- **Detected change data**
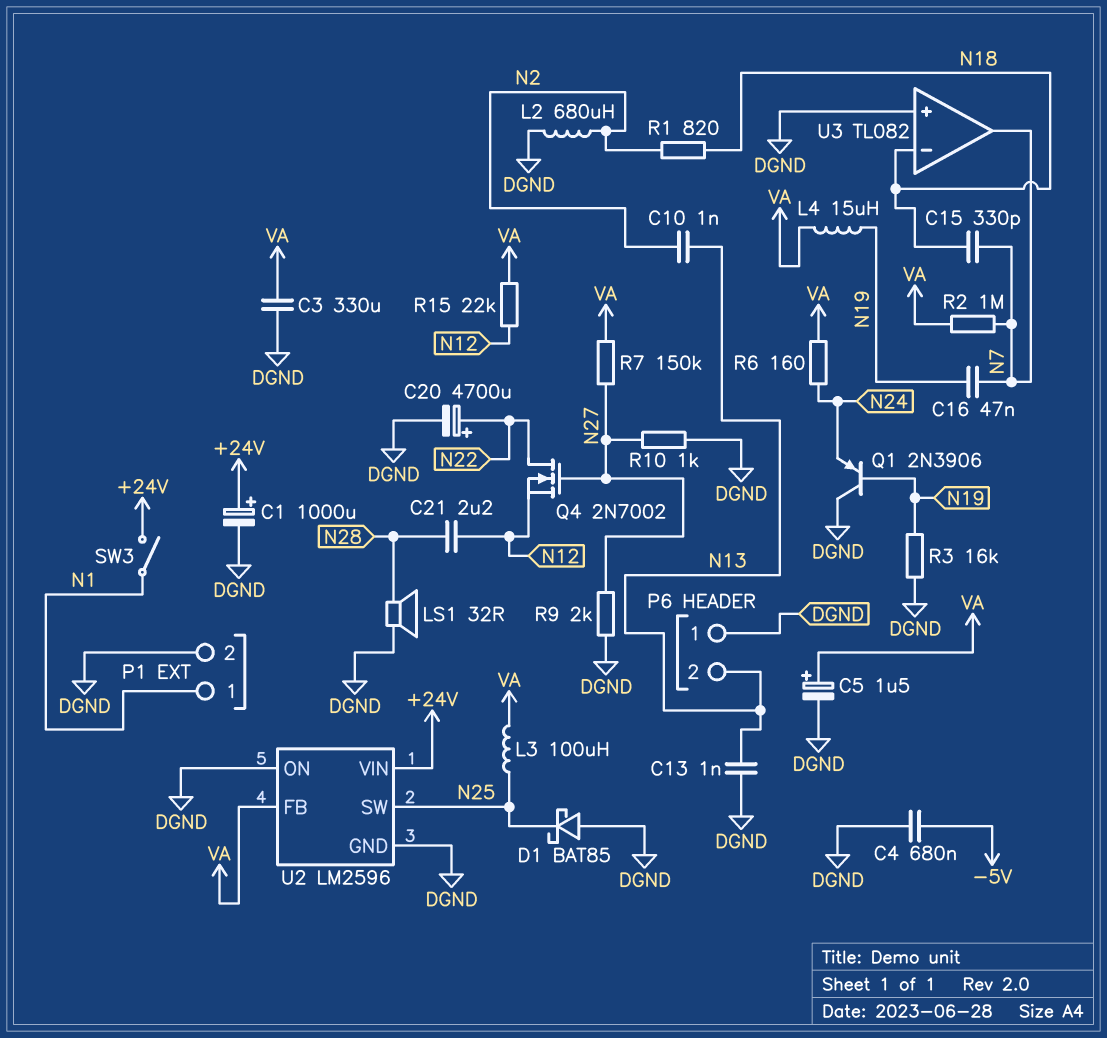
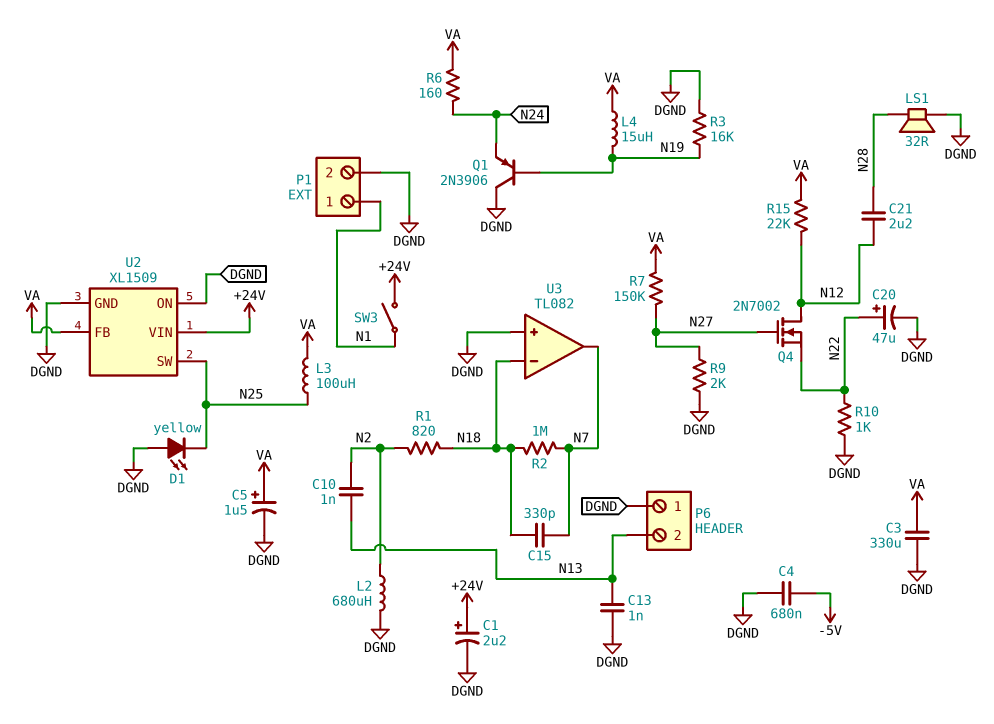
C1: 1000uF (plus +24V, minus DGND) -> 2.2uF (plus +24V, minus DGND)
C16: 47nF (N7, N19) -> none
C20: 4700uF (plus N22, minus DGND) -> 47uF (plus N22, minus DGND)
D1: schottky BAT85 (A DGND, K N25) -> LED yellow (A DGND, K N25)
Q4: NMOS 2N7002 (G N27, D N22, S N12) -> NMOS 2N7002 (G N27, D N12, S N22)
R2: 1M (N7, VA) -> 1M (N7, N18)
R10: 1k (DGND, N27) -> 1k (DGND, N22)
U2: LM2596 -> XL1509

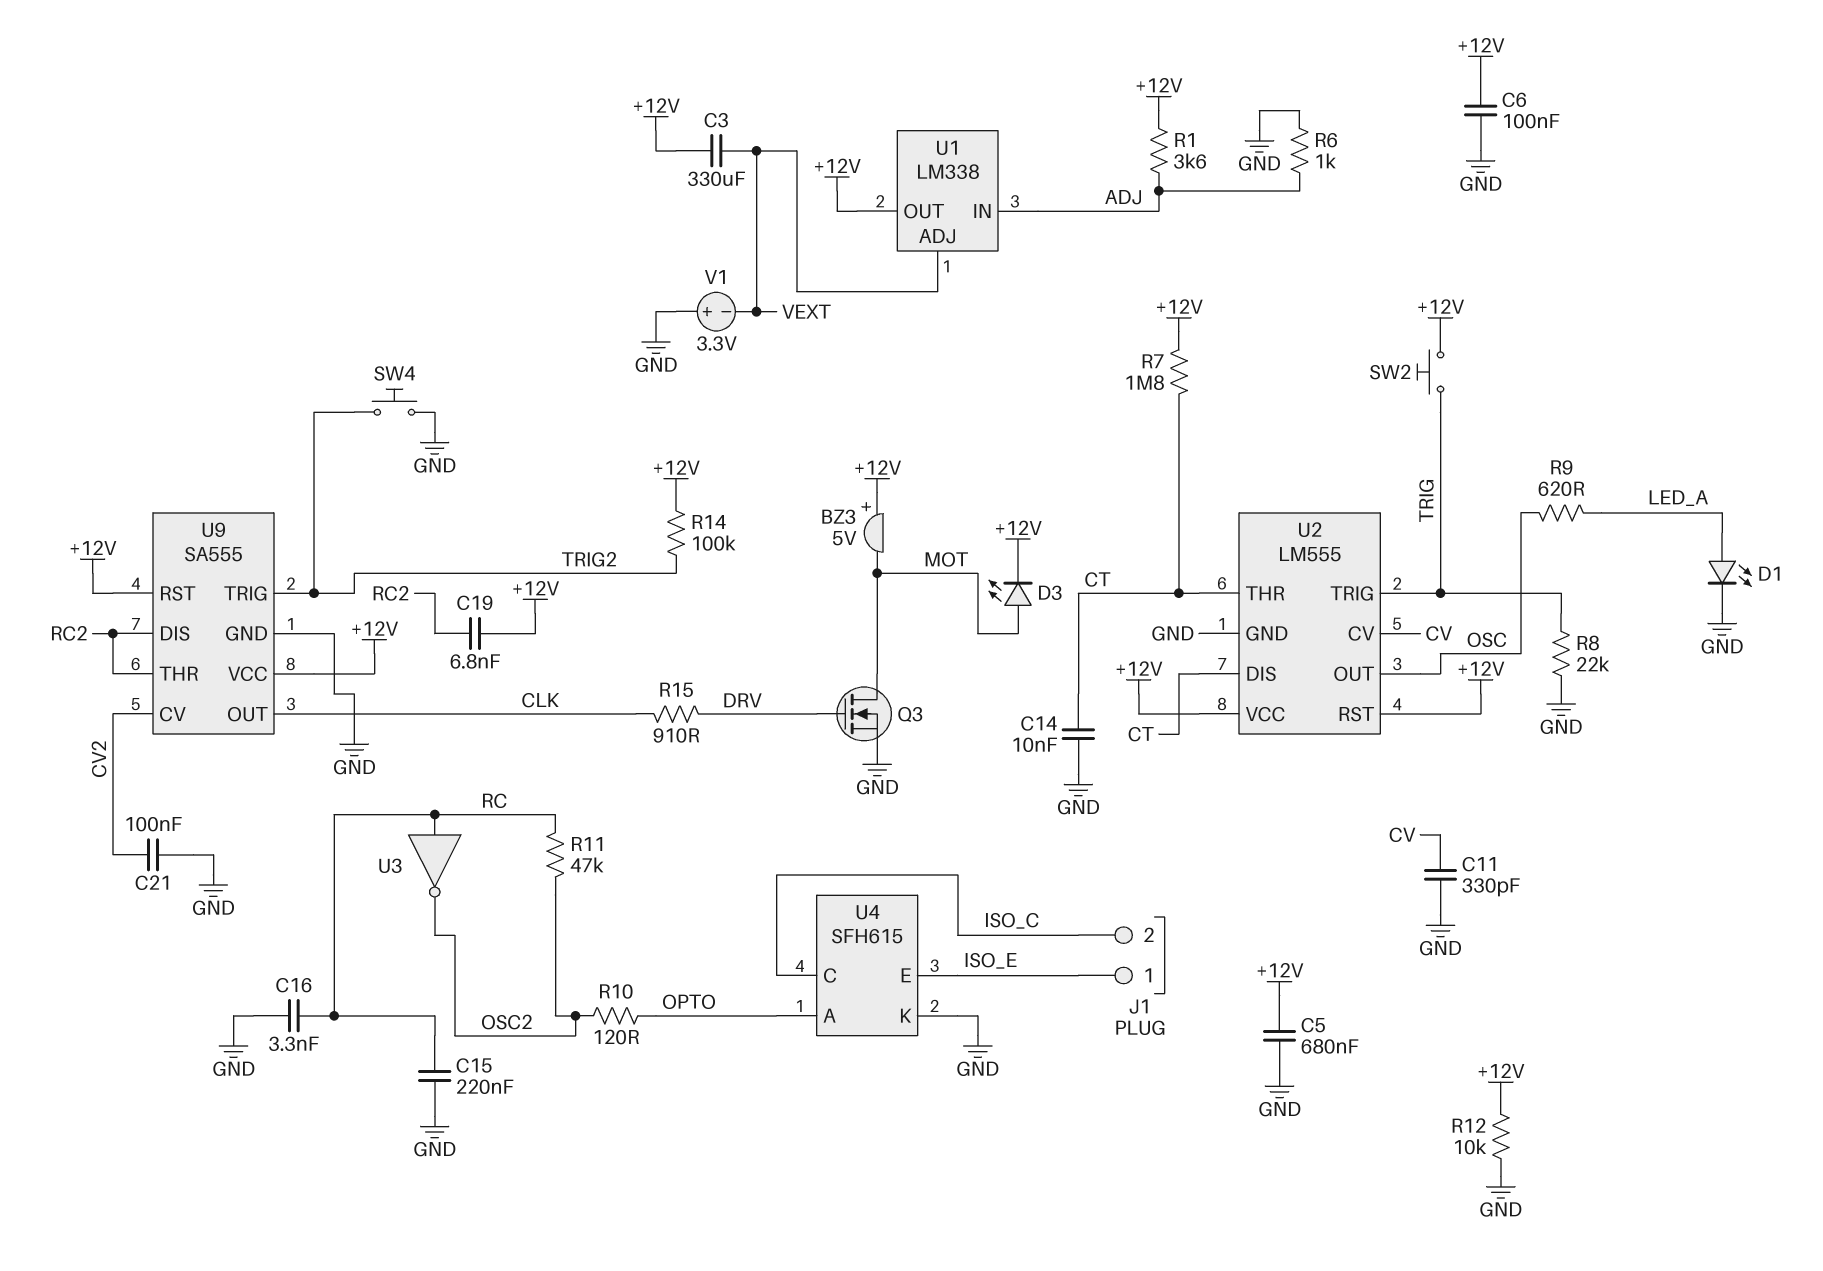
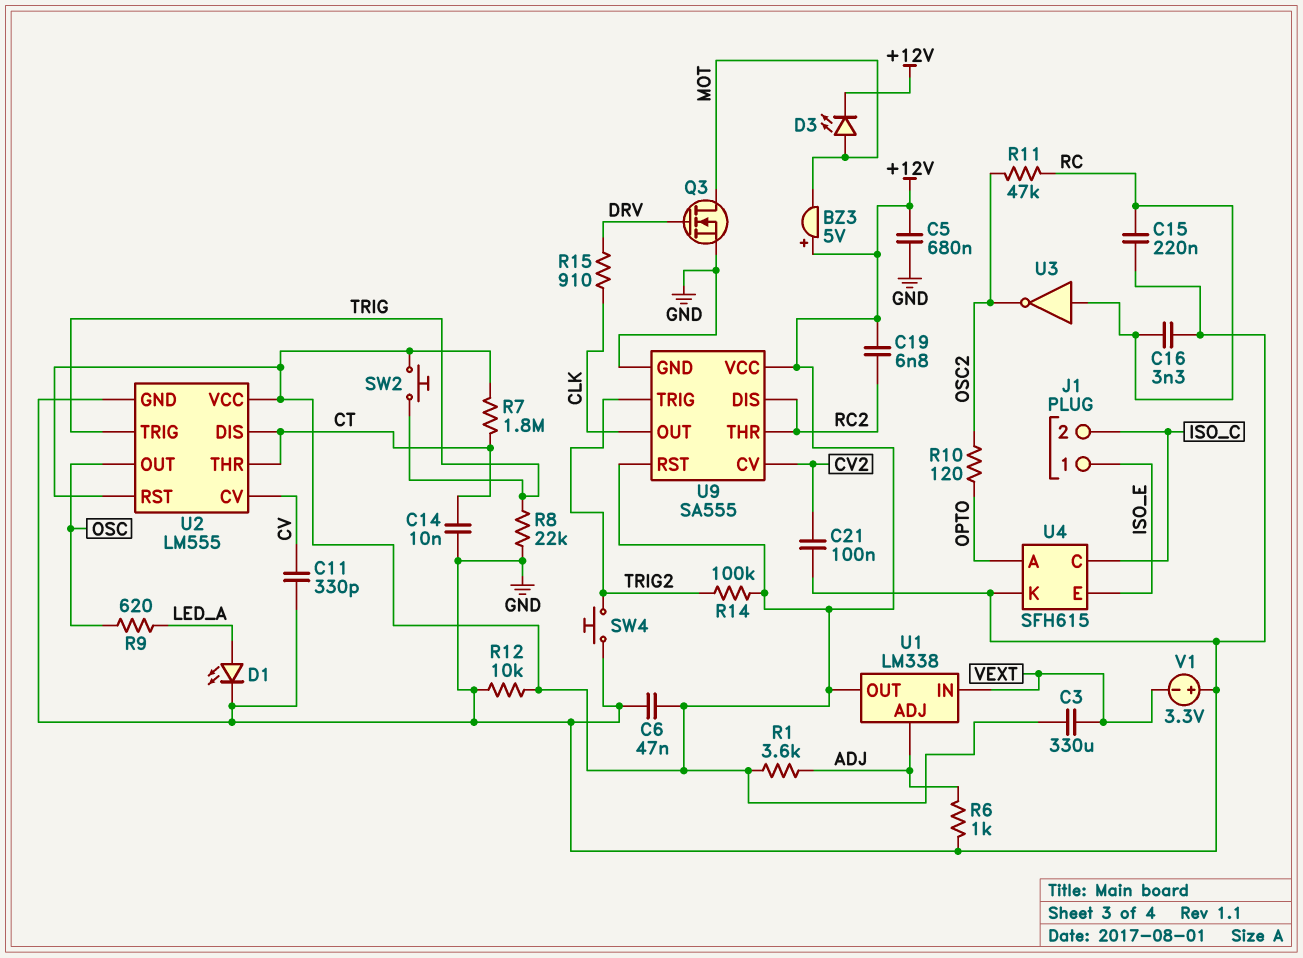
C6: 100nF (+12V, GND) -> 47nF (+12V, GND)
U1 pin ADJ: VEXT -> ADJ
U1 pin IN: ADJ -> VEXT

- **Requirement**
Nothing but the records, restated word for word and stripped of images, belongs in the answer.

- **Result below**
C1: 1000uF (plus +24V, minus DGND) -> 2.2uF (plus +24V, minus DGND)
C16: 47nF (N7, N19) -> none
C20: 4700uF (plus N22, minus DGND) -> 47uF (plus N22, minus DGND)
D1: schottky BAT85 (A DGND, K N25) -> LED yellow (A DGND, K N25)
Q4: NMOS 2N7002 (G N27, D N22, S N12) -> NMOS 2N7002 (G N27, D N12, S N22)
R2: 1M (N7, VA) -> 1M (N7, N18)
R10: 1k (DGND, N27) -> 1k (DGND, N22)
U2: LM2596 -> XL1509

C6: 100nF (+12V, GND) -> 47nF (+12V, GND)
U1 pin ADJ: VEXT -> ADJ
U1 pin IN: ADJ -> VEXT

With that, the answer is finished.